━━━━━ Supplied data ━━━━━

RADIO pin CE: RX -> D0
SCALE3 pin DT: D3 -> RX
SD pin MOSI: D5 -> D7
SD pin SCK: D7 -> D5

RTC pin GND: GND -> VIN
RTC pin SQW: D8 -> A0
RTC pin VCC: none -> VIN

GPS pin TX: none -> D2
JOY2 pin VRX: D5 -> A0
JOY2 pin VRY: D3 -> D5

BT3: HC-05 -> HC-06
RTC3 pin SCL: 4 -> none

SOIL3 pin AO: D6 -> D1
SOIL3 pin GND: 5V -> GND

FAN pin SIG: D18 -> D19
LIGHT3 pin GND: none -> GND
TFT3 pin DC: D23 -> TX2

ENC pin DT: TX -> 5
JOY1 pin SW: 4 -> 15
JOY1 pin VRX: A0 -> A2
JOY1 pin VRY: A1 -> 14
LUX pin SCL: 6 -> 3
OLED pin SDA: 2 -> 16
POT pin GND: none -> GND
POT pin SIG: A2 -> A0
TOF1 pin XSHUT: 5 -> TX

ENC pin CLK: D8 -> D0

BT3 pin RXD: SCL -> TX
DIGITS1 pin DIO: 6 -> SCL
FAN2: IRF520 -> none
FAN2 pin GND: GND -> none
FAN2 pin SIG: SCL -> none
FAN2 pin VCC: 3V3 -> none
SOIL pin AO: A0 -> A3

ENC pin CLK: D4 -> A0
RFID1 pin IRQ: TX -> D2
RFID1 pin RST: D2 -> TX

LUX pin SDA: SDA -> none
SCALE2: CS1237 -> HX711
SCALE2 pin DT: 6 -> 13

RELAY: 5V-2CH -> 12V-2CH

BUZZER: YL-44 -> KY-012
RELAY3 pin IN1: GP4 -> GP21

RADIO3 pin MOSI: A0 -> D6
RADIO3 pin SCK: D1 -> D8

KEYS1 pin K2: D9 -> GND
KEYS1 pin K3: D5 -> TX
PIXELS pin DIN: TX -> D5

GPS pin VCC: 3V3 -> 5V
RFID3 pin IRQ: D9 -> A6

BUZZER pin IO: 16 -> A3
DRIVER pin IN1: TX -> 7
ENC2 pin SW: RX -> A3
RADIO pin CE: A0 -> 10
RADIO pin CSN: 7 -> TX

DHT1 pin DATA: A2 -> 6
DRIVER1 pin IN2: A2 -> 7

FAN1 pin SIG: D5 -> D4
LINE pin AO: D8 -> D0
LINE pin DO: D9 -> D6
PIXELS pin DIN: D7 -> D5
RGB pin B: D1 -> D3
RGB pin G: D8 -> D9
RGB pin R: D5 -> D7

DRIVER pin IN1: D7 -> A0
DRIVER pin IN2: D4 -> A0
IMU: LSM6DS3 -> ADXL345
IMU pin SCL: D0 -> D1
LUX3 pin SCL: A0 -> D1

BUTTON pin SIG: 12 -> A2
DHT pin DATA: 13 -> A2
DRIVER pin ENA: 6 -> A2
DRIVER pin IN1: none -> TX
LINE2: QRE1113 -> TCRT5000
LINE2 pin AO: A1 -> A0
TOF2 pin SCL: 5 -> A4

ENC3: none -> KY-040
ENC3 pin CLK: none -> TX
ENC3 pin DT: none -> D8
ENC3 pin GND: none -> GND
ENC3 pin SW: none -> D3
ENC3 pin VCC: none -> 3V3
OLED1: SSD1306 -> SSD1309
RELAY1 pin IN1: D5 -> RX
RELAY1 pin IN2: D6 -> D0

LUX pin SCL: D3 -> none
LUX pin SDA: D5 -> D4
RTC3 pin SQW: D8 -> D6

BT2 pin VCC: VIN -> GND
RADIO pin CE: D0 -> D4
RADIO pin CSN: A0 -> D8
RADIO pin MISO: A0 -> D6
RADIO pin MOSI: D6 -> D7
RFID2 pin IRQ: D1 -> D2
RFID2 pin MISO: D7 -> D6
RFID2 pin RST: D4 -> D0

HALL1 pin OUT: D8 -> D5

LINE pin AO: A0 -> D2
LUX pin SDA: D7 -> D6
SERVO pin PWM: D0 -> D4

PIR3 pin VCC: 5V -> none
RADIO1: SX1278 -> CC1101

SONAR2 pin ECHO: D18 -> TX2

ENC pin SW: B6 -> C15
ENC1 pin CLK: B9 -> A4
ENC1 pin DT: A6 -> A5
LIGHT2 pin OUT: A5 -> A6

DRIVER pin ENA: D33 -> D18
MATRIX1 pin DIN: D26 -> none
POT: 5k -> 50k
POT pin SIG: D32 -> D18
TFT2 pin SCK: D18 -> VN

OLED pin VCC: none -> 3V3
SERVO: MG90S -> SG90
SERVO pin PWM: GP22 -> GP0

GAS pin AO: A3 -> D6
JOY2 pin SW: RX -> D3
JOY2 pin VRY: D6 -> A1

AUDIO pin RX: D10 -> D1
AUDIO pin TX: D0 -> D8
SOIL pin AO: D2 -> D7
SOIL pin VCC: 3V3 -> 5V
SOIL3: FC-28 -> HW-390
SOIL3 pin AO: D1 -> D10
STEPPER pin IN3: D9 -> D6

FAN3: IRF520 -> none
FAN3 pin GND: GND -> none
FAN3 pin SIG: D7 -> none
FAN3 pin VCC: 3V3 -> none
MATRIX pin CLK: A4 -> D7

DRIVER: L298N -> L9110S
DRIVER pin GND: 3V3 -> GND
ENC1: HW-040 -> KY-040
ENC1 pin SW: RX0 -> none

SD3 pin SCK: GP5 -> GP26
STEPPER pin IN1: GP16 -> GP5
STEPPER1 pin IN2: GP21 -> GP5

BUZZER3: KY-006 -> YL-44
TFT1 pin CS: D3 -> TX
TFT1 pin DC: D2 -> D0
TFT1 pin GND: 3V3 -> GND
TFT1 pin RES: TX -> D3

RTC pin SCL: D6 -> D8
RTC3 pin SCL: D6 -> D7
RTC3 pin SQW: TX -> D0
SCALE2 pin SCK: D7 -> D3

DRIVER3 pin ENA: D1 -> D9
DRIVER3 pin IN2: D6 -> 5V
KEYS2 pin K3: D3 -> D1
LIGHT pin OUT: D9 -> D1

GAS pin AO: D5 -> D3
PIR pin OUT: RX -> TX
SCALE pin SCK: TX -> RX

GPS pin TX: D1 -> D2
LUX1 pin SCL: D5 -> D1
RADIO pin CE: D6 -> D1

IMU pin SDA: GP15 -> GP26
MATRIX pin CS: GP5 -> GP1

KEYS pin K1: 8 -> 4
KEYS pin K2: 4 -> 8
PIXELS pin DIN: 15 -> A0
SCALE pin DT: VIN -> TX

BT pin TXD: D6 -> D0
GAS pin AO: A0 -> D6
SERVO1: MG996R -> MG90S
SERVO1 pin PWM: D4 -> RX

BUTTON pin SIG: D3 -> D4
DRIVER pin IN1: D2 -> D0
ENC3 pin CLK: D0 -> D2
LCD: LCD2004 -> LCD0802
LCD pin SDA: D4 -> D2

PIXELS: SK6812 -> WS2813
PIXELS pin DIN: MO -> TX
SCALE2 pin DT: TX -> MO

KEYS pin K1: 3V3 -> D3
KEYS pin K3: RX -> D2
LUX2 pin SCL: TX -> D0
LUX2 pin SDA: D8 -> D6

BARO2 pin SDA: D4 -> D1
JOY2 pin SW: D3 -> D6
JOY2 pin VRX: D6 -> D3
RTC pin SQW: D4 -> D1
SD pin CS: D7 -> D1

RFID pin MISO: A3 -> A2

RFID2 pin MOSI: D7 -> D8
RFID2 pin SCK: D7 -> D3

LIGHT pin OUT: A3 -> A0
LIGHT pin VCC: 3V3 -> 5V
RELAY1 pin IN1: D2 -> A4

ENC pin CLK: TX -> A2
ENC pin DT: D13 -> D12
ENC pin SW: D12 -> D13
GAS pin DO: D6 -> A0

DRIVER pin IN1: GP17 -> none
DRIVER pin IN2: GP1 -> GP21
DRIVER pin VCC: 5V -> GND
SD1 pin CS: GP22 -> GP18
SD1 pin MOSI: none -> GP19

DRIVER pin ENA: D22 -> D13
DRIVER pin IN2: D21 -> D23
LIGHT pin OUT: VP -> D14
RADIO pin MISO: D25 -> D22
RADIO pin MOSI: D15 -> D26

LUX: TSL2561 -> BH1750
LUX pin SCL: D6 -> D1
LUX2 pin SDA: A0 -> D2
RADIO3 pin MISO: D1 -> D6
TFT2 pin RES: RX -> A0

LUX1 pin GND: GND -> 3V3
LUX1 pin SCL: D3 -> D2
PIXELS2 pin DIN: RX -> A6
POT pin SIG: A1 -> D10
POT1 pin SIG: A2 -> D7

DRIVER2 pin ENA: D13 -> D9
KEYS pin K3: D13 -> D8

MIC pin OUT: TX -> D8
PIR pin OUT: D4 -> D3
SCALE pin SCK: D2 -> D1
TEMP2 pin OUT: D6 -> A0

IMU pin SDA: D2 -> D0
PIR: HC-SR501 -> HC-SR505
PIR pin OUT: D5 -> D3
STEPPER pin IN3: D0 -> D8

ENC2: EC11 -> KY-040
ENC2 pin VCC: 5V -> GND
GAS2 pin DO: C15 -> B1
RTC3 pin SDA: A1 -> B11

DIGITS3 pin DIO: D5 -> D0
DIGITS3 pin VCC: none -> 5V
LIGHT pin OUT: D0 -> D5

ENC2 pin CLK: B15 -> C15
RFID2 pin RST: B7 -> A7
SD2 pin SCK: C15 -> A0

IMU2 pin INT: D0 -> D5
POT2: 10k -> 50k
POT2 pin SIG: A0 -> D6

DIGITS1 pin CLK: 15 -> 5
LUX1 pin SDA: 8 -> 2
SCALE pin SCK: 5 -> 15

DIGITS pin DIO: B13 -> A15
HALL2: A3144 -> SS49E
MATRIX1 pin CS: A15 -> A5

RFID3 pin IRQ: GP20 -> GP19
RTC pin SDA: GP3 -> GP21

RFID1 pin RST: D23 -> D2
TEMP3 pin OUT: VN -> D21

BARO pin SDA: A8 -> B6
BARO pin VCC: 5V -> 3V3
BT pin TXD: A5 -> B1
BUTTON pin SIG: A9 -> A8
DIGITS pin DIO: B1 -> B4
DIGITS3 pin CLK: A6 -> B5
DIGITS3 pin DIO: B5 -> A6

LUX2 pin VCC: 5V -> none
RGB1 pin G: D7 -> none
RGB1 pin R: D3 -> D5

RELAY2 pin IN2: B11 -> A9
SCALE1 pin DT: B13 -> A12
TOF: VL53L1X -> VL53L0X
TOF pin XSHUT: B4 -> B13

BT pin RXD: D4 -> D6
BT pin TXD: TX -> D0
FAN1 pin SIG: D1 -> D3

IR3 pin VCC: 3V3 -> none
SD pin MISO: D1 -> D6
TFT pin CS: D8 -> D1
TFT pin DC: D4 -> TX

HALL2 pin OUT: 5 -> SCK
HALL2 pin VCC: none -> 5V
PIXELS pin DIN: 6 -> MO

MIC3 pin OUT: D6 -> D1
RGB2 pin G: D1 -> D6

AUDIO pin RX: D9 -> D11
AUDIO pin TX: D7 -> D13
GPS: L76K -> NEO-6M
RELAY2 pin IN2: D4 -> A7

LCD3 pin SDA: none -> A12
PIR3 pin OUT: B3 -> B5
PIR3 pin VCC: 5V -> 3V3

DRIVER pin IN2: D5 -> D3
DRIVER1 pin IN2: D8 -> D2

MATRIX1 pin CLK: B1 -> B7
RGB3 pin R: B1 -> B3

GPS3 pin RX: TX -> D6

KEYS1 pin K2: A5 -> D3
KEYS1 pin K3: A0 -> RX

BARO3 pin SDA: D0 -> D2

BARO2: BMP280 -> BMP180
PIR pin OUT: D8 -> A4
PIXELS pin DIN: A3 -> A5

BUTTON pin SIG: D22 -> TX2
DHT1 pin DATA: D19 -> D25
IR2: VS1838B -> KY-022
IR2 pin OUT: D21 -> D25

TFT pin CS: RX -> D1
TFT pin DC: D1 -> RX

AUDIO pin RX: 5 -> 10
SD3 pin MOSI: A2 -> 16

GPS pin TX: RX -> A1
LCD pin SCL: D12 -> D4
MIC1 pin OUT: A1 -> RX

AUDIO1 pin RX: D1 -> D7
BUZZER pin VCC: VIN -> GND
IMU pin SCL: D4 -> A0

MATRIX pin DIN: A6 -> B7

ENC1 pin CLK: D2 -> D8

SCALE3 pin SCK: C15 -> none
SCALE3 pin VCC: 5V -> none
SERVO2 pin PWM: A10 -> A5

━━━━━

Your goal »
Would you please transcribe the lines above exactly, starting with the first line of the material and ending with the line that has "RFID2 pin MISO: D7 -> D6"?

Written response »
RADIO pin CE: RX -> D0
SCALE3 pin DT: D3 -> RX
SD pin MOSI: D5 -> D7
SD pin SCK: D7 -> D5

RTC pin GND: GND -> VIN
RTC pin SQW: D8 -> A0
RTC pin VCC: none -> VIN

GPS pin TX: none -> D2
JOY2 pin VRX: D5 -> A0
JOY2 pin VRY: D3 -> D5

BT3: HC-05 -> HC-06
RTC3 pin SCL: 4 -> none

SOIL3 pin AO: D6 -> D1
SOIL3 pin GND: 5V -> GND

FAN pin SIG: D18 -> D19
LIGHT3 pin GND: none -> GND
TFT3 pin DC: D23 -> TX2

ENC pin DT: TX -> 5
JOY1 pin SW: 4 -> 15
JOY1 pin VRX: A0 -> A2
JOY1 pin VRY: A1 -> 14
LUX pin SCL: 6 -> 3
OLED pin SDA: 2 -> 16
POT pin GND: none -> GND
POT pin SIG: A2 -> A0
TOF1 pin XSHUT: 5 -> TX

ENC pin CLK: D8 -> D0

BT3 pin RXD: SCL -> TX
DIGITS1 pin DIO: 6 -> SCL
FAN2: IRF520 -> none
FAN2 pin GND: GND -> none
FAN2 pin SIG: SCL -> none
FAN2 pin VCC: 3V3 -> none
SOIL pin AO: A0 -> A3

ENC pin CLK: D4 -> A0
RFID1 pin IRQ: TX -> D2
RFID1 pin RST: D2 -> TX

LUX pin SDA: SDA -> none
SCALE2: CS1237 -> HX711
SCALE2 pin DT: 6 -> 13

RELAY: 5V-2CH -> 12V-2CH

BUZZER: YL-44 -> KY-012
RELAY3 pin IN1: GP4 -> GP21

RADIO3 pin MOSI: A0 -> D6
RADIO3 pin SCK: D1 -> D8

KEYS1 pin K2: D9 -> GND
KEYS1 pin K3: D5 -> TX
PIXELS pin DIN: TX -> D5

GPS pin VCC: 3V3 -> 5V
RFID3 pin IRQ: D9 -> A6

BUZZER pin IO: 16 -> A3
DRIVER pin IN1: TX -> 7
ENC2 pin SW: RX -> A3
RADIO pin CE: A0 -> 10
RADIO pin CSN: 7 -> TX

DHT1 pin DATA: A2 -> 6
DRIVER1 pin IN2: A2 -> 7

FAN1 pin SIG: D5 -> D4
LINE pin AO: D8 -> D0
LINE pin DO: D9 -> D6
PIXELS pin DIN: D7 -> D5
RGB pin B: D1 -> D3
RGB pin G: D8 -> D9
RGB pin R: D5 -> D7

DRIVER pin IN1: D7 -> A0
DRIVER pin IN2: D4 -> A0
IMU: LSM6DS3 -> ADXL345
IMU pin SCL: D0 -> D1
LUX3 pin SCL: A0 -> D1

BUTTON pin SIG: 12 -> A2
DHT pin DATA: 13 -> A2
DRIVER pin ENA: 6 -> A2
DRIVER pin IN1: none -> TX
LINE2: QRE1113 -> TCRT5000
LINE2 pin AO: A1 -> A0
TOF2 pin SCL: 5 -> A4

ENC3: none -> KY-040
ENC3 pin CLK: none -> TX
ENC3 pin DT: none -> D8
ENC3 pin GND: none -> GND
ENC3 pin SW: none -> D3
ENC3 pin VCC: none -> 3V3
OLED1: SSD1306 -> SSD1309
RELAY1 pin IN1: D5 -> RX
RELAY1 pin IN2: D6 -> D0

LUX pin SCL: D3 -> none
LUX pin SDA: D5 -> D4
RTC3 pin SQW: D8 -> D6

BT2 pin VCC: VIN -> GND
RADIO pin CE: D0 -> D4
RADIO pin CSN: A0 -> D8
RADIO pin MISO: A0 -> D6
RADIO pin MOSI: D6 -> D7
RFID2 pin IRQ: D1 -> D2
RFID2 pin MISO: D7 -> D6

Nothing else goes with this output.